Your response should reproduce every line of the entries that contains the word "rouleau".

[Scene edit records]
* * *

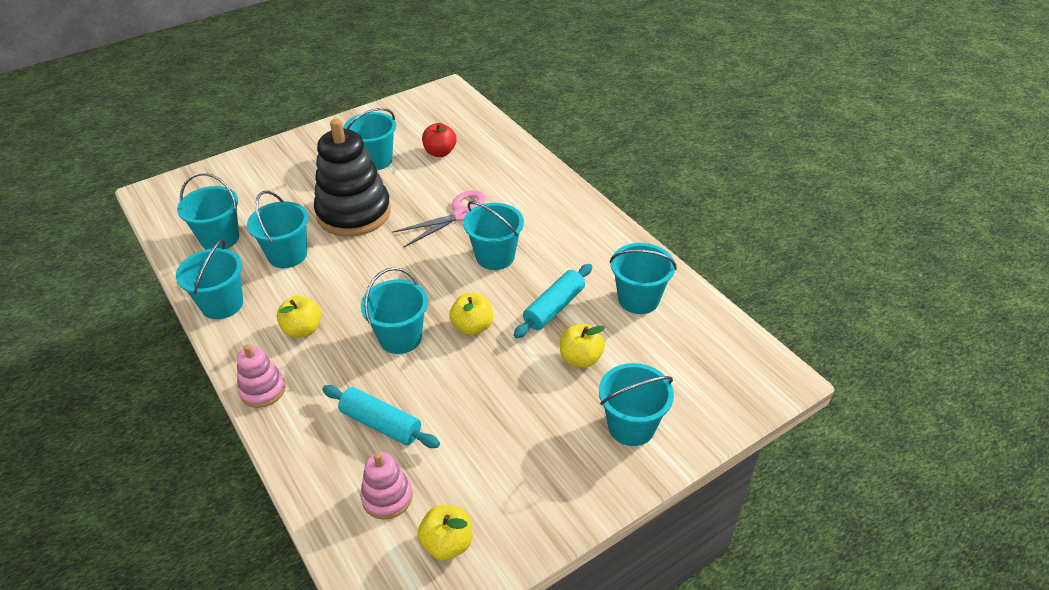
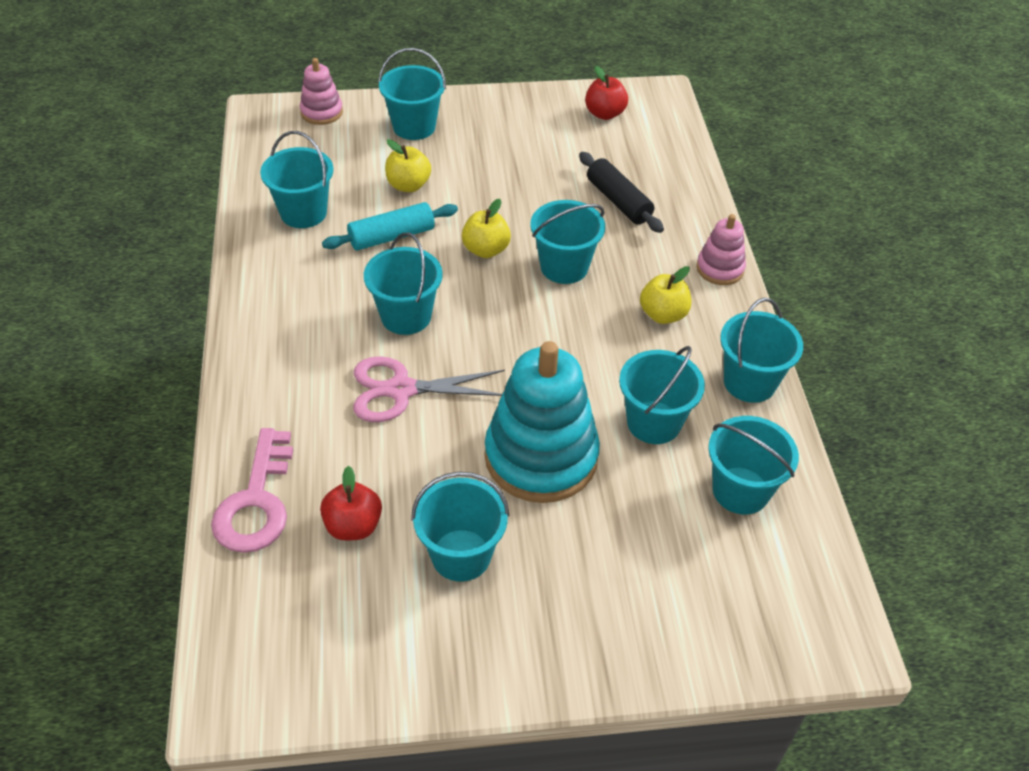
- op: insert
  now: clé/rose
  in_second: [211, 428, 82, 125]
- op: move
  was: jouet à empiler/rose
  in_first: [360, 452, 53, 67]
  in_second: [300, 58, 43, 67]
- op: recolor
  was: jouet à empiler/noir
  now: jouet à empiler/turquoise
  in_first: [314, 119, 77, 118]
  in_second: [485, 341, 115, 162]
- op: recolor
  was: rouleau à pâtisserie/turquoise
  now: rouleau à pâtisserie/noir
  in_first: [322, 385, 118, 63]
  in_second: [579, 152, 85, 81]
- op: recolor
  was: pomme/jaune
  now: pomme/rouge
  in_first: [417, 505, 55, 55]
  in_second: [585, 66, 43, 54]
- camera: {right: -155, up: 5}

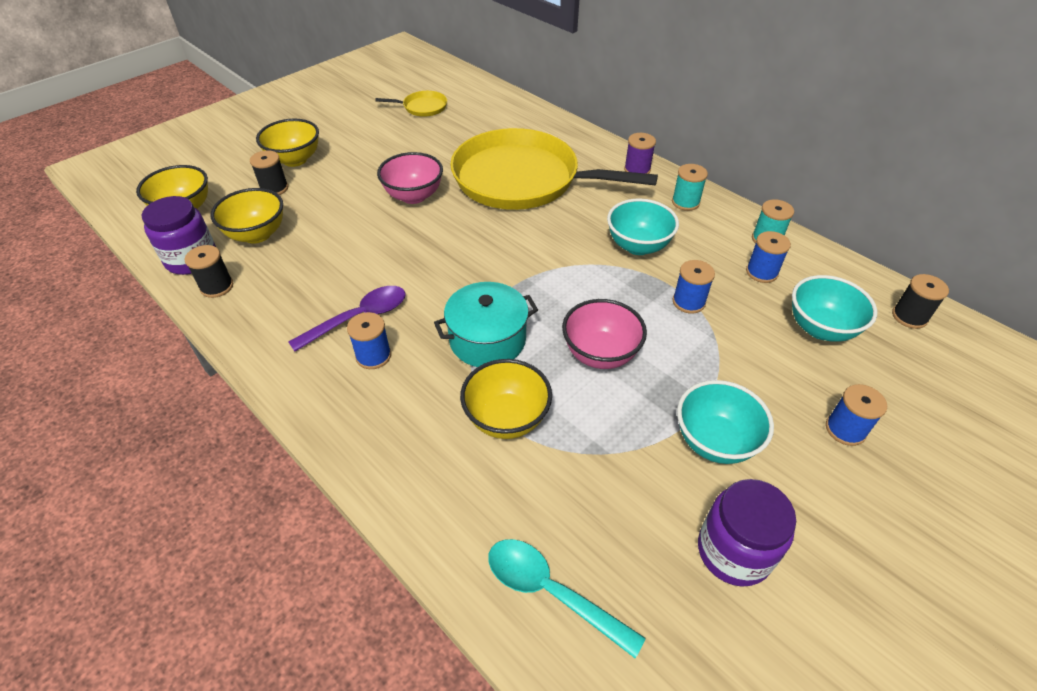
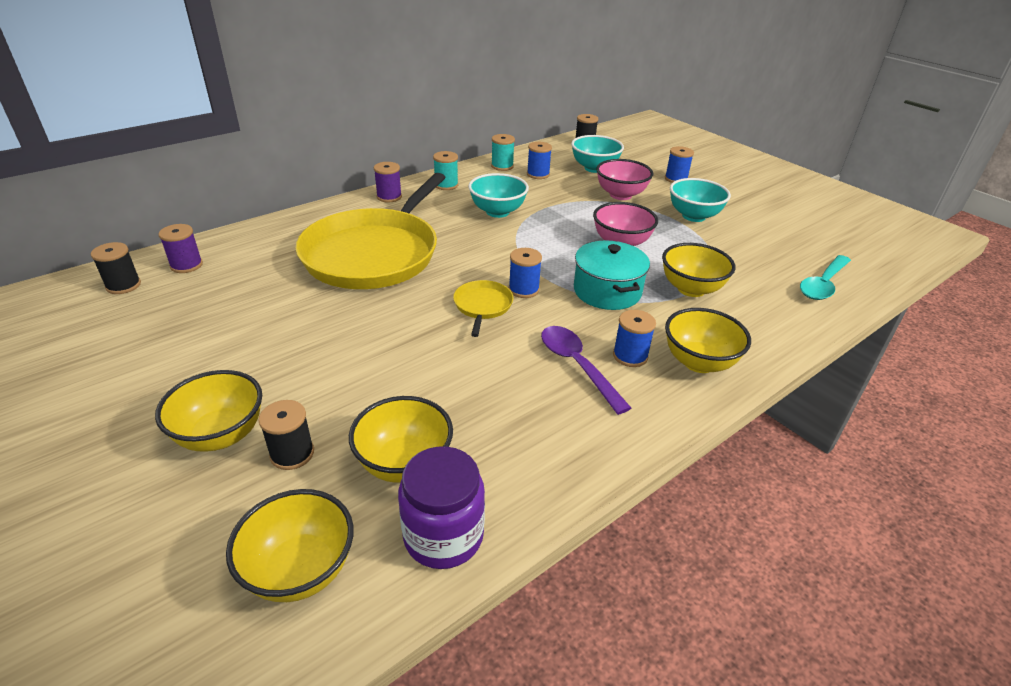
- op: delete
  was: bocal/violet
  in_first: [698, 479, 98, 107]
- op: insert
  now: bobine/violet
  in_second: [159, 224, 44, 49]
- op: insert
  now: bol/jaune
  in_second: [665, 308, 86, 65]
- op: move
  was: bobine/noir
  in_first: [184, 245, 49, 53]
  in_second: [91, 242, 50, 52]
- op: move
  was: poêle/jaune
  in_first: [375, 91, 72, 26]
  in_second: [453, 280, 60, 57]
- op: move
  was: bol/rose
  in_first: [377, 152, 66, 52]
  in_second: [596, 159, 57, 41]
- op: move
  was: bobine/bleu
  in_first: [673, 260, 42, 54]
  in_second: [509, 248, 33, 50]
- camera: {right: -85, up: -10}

* * *

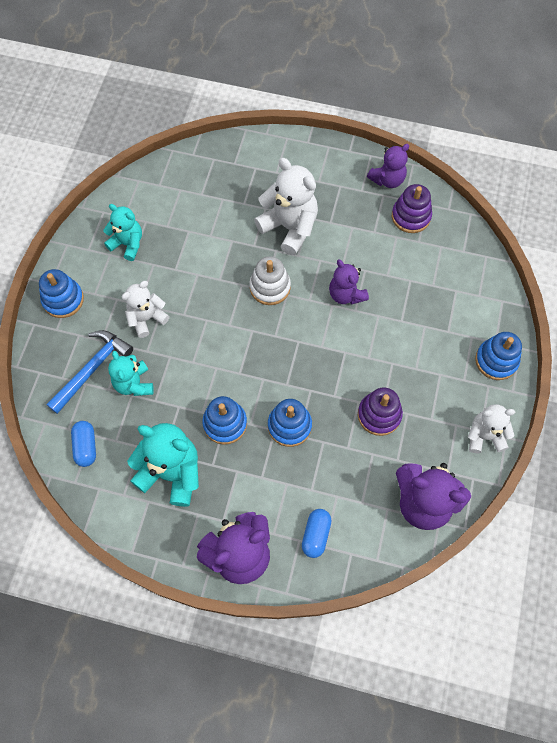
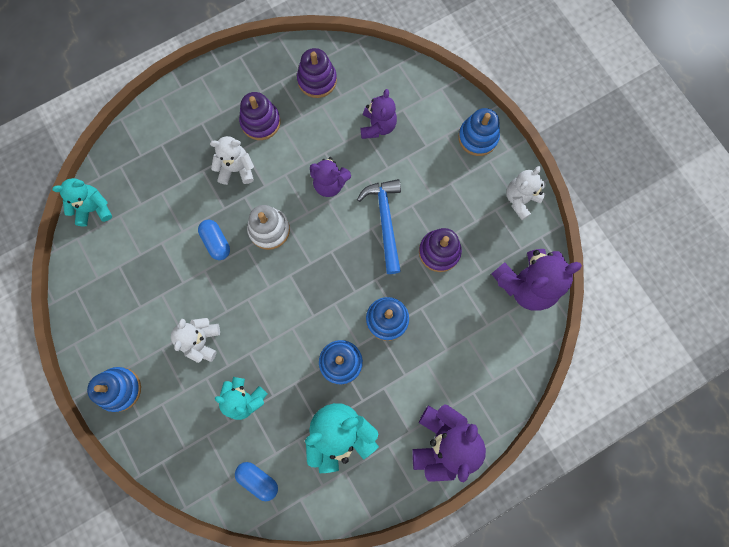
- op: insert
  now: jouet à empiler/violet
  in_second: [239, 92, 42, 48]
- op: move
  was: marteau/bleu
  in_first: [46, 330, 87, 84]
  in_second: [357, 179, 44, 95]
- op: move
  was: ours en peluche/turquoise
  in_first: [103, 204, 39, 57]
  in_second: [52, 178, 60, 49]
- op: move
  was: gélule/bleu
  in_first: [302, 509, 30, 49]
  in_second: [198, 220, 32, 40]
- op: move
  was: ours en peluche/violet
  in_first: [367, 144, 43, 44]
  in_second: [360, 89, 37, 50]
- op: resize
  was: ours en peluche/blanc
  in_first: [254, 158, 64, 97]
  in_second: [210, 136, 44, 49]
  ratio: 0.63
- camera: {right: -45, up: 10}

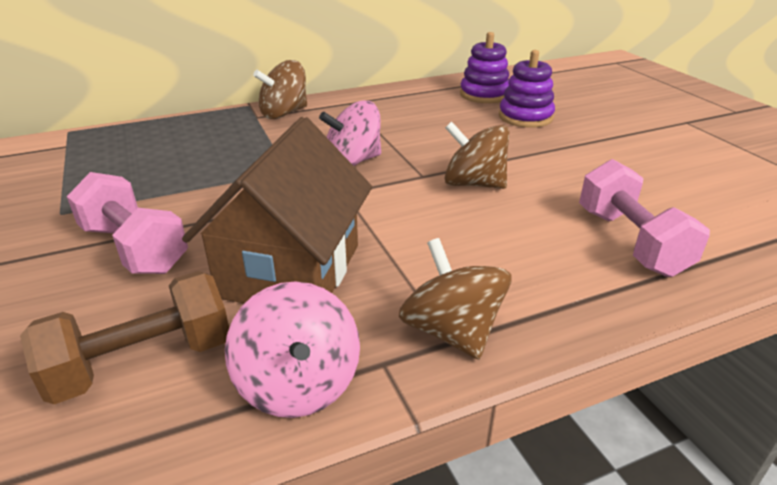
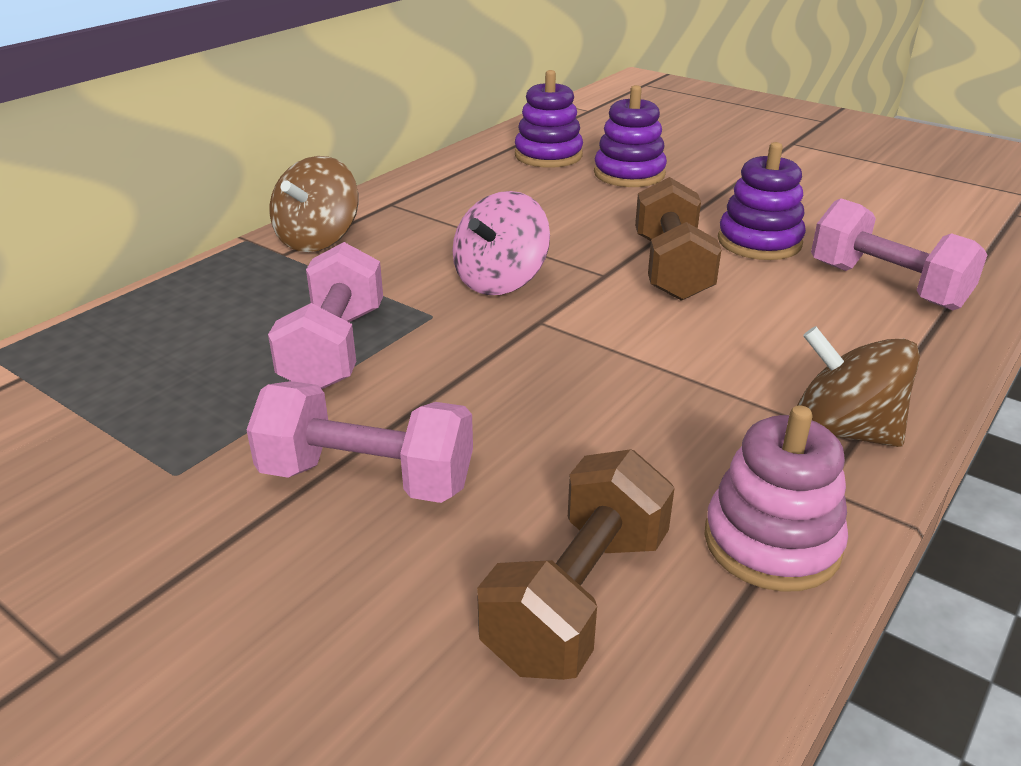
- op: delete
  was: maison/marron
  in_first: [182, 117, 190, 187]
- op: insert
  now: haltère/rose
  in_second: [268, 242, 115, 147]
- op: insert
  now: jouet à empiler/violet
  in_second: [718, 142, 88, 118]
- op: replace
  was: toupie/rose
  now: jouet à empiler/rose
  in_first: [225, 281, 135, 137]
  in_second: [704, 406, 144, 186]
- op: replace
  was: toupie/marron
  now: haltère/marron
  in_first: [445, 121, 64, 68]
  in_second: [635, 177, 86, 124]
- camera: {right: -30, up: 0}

* * *

→ **YOUR RESPONSE**
  was: rouleau à pâtisserie/turquoise
  now: rouleau à pâtisserie/noir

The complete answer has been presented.